* **Task description**: Return every line of the rows below that contains the string "determine", matching case exactly.
BEGIN Dataset content
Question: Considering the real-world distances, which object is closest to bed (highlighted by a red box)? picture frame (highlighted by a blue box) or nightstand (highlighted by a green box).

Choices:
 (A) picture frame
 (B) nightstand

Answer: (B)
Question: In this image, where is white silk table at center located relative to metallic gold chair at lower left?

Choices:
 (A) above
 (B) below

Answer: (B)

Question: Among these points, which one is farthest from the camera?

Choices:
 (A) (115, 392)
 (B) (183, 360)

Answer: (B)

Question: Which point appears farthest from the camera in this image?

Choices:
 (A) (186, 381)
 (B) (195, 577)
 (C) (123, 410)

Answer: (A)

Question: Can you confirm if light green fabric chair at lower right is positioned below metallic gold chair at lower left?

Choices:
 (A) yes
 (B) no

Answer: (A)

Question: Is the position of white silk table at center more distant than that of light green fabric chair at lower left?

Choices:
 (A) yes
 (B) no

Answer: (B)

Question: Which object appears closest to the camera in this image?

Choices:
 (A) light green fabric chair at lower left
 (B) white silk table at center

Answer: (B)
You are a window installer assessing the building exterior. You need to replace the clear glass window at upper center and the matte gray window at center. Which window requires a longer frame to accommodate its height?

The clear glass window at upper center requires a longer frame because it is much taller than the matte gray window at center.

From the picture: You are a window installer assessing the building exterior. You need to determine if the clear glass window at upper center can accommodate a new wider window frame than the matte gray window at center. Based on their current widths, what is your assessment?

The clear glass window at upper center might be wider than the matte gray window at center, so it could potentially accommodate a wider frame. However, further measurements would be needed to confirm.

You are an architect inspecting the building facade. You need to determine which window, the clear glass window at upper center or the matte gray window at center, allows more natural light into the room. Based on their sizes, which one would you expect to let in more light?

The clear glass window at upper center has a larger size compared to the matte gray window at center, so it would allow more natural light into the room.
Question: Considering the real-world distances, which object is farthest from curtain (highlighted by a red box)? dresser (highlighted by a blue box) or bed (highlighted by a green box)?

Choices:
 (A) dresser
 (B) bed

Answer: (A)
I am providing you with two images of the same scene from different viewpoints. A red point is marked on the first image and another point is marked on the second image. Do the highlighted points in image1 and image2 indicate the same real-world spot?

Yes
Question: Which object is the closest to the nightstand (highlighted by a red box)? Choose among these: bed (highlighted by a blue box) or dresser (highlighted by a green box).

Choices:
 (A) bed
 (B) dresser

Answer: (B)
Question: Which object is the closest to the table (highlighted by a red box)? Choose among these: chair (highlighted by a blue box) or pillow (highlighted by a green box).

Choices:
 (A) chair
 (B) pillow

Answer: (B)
END Dataset content
* **Full answer**:
From the picture: You are a window installer assessing the building exterior. You need to determine if the clear glass window at upper center can accommodate a new wider window frame than the matte gray window at center. Based on their current widths, what is your assessment?
You are an architect inspecting the building facade. You need to determine which window, the clear glass window at upper center or the matte gray window at center, allows more natural light into the room. Based on their sizes, which one would you expect to let in more light?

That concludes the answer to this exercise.